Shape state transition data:
=== Section Start ===

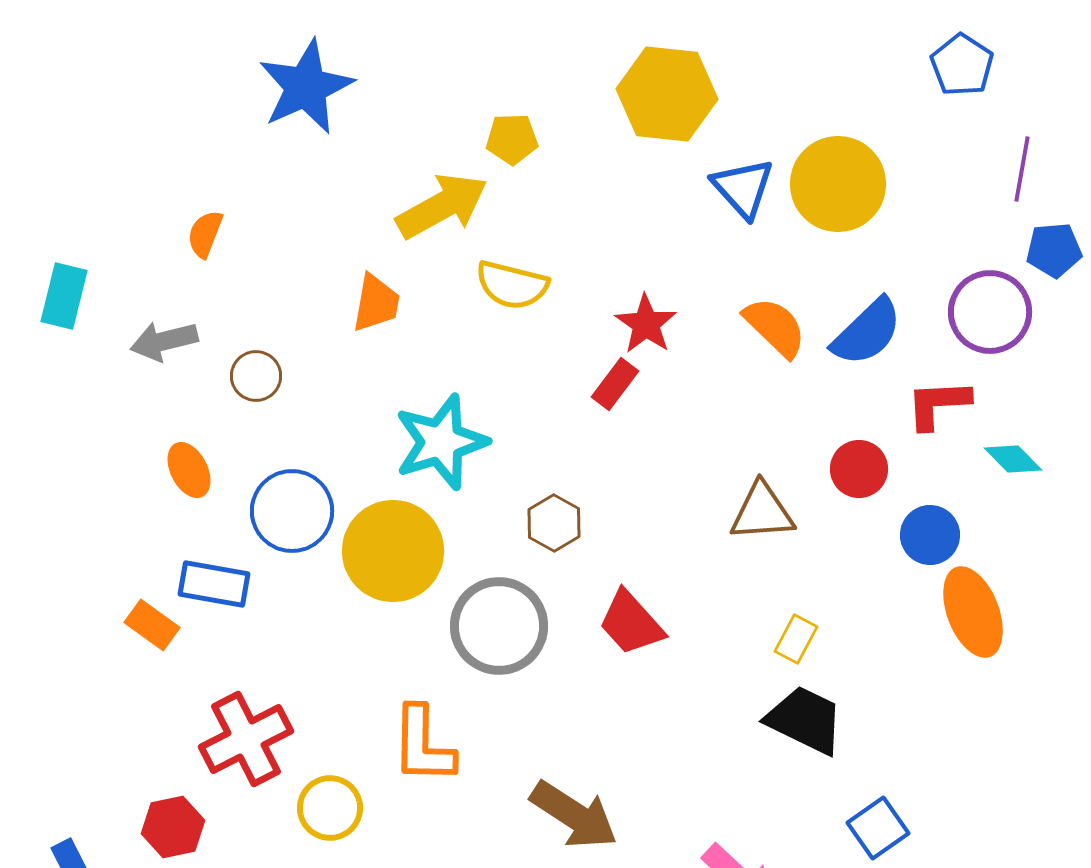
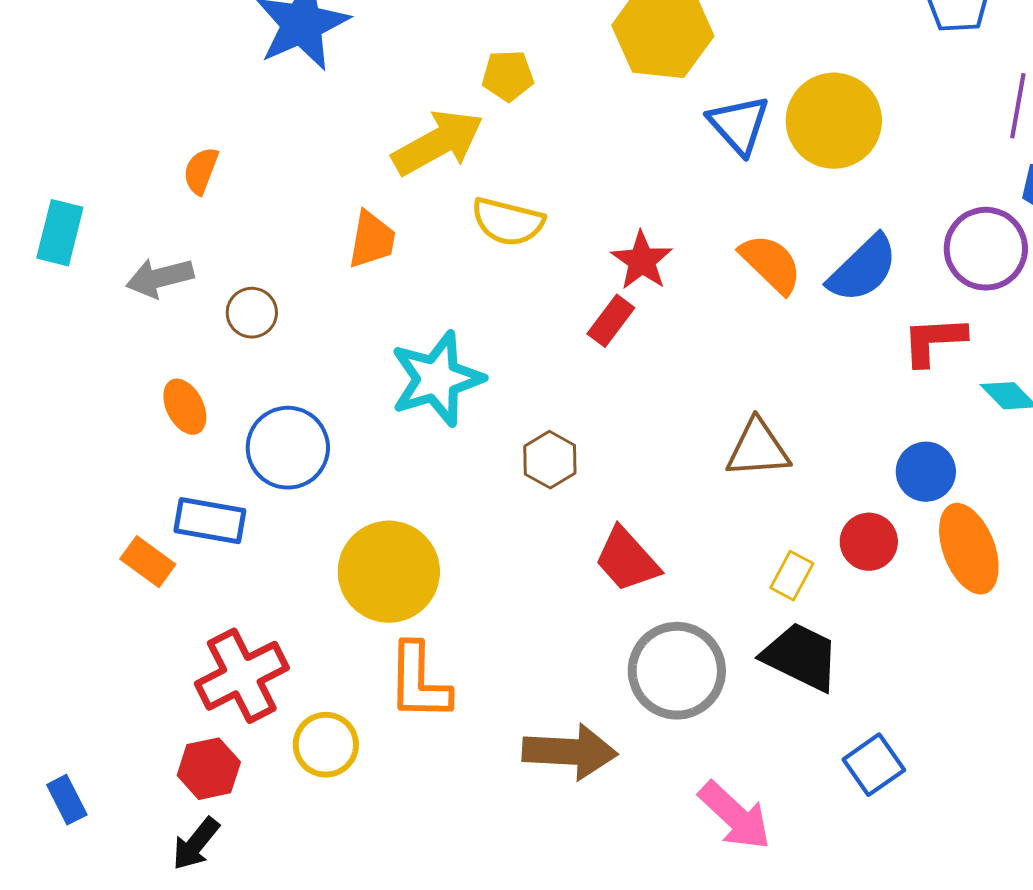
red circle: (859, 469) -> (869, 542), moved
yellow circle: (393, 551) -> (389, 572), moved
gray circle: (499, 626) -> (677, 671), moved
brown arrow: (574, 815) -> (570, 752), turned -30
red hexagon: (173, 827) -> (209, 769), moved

=== Section End ===
=== Section Start ===

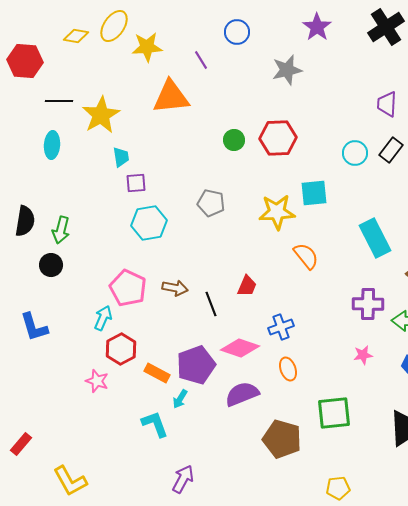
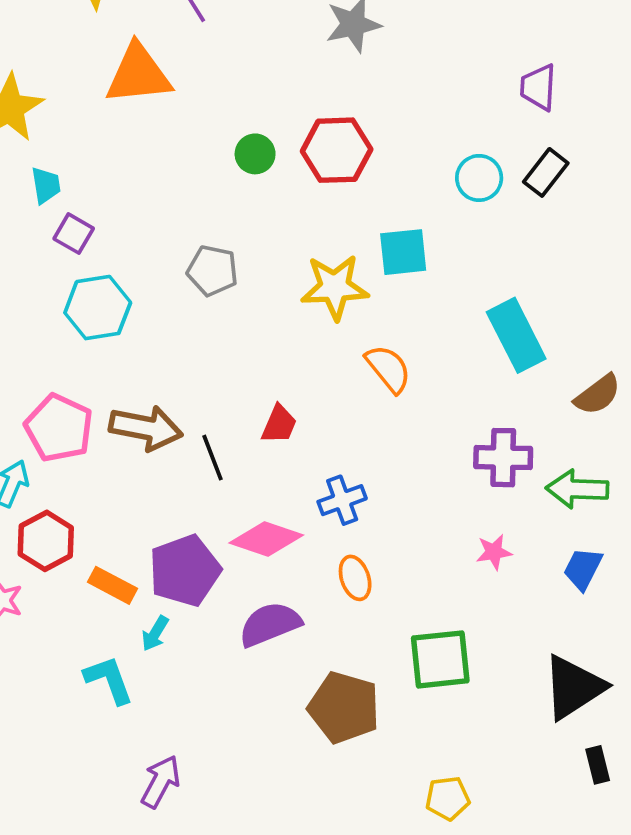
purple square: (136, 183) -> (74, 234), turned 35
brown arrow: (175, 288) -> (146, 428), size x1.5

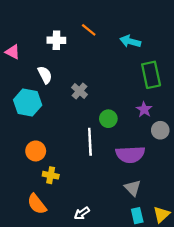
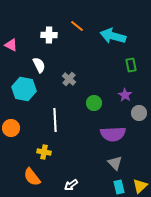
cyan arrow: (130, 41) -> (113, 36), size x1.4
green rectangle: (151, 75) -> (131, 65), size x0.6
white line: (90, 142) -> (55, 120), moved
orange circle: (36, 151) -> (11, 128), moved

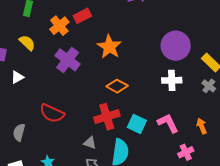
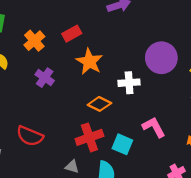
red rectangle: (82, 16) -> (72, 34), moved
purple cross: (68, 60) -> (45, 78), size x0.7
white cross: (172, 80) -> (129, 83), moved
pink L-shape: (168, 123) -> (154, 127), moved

=== Section End ===

**Description of the task**
Across the data, how many lines contain the string "circle"? Only the number is wanted.

**Response area**
4